━━ Information supplied

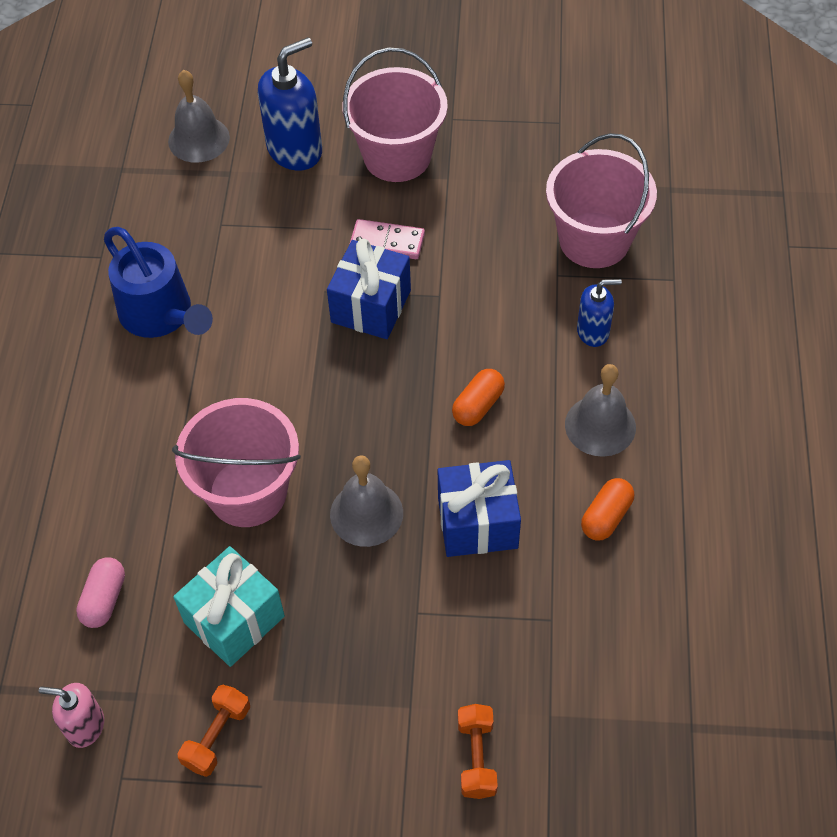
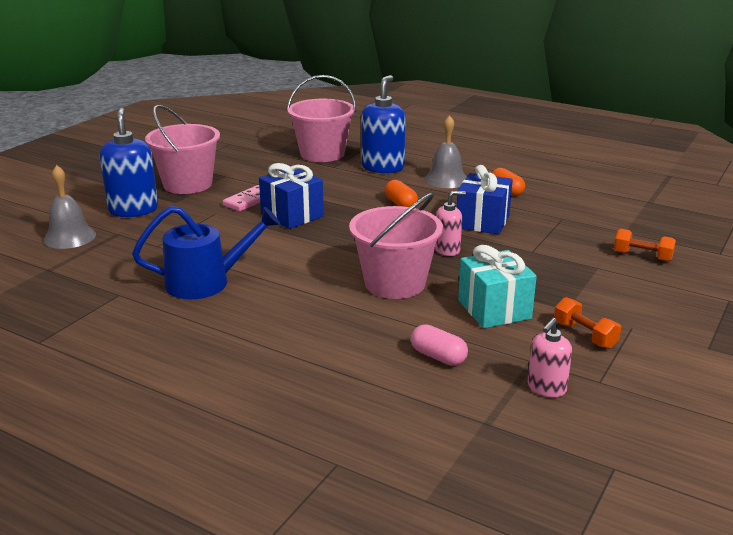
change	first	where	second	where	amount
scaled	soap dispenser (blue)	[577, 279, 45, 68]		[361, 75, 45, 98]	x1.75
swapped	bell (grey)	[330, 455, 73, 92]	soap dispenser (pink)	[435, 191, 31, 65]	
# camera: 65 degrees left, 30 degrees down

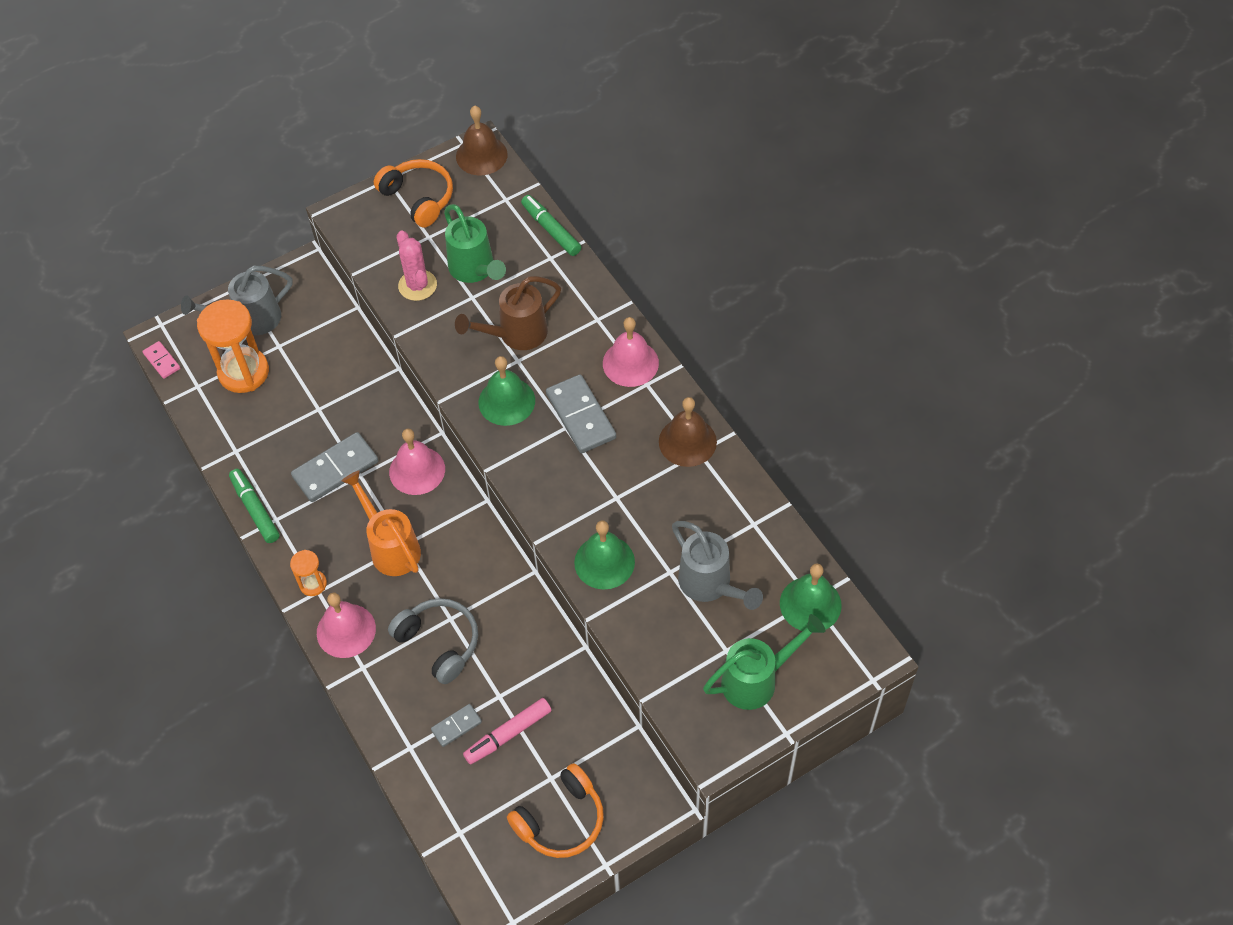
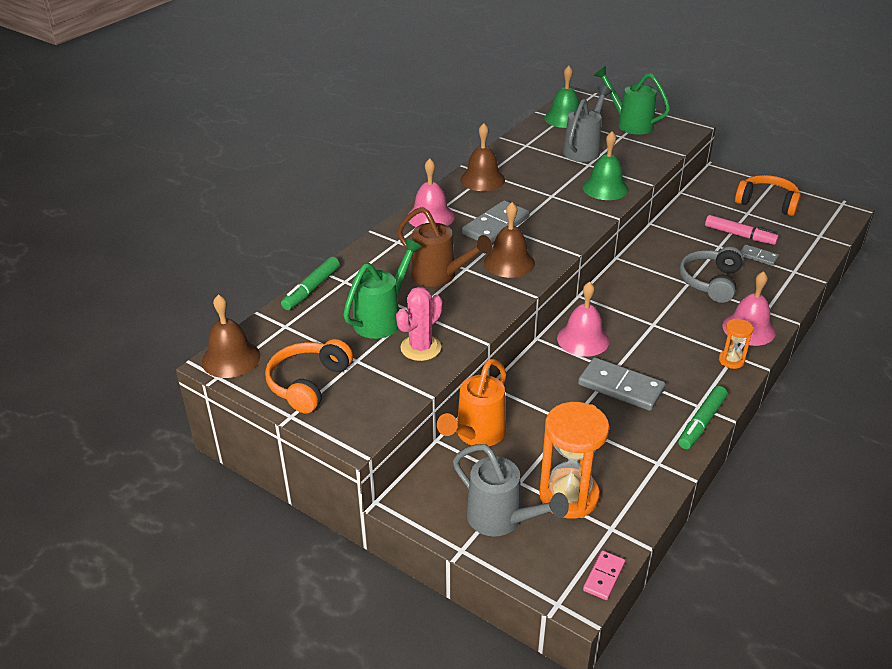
change	first	where	second	where	amount
shifted	watering can (orange)	[342, 470, 79, 106]		[437, 359, 69, 87]	
repainted	bell (green)	[479, 356, 56, 70]	bell (brown)	[484, 202, 51, 76]	
# camera: 115 degrees left, 20 degrees down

━━━━

The problem: Set down the lines from the one containing "191, 31, 65]" through the last line of the records above, both included, exactly as they appear and with no other text. Pictures should not be set down.

Answer to the problem:
swapped	bell (grey)	[330, 455, 73, 92]	soap dispenser (pink)	[435, 191, 31, 65]	
# camera: 65 degrees left, 30 degrees down

change	first	where	second	where	amount
shifted	watering can (orange)	[342, 470, 79, 106]		[437, 359, 69, 87]	
repainted	bell (green)	[479, 356, 56, 70]	bell (brown)	[484, 202, 51, 76]	
# camera: 115 degrees left, 20 degrees down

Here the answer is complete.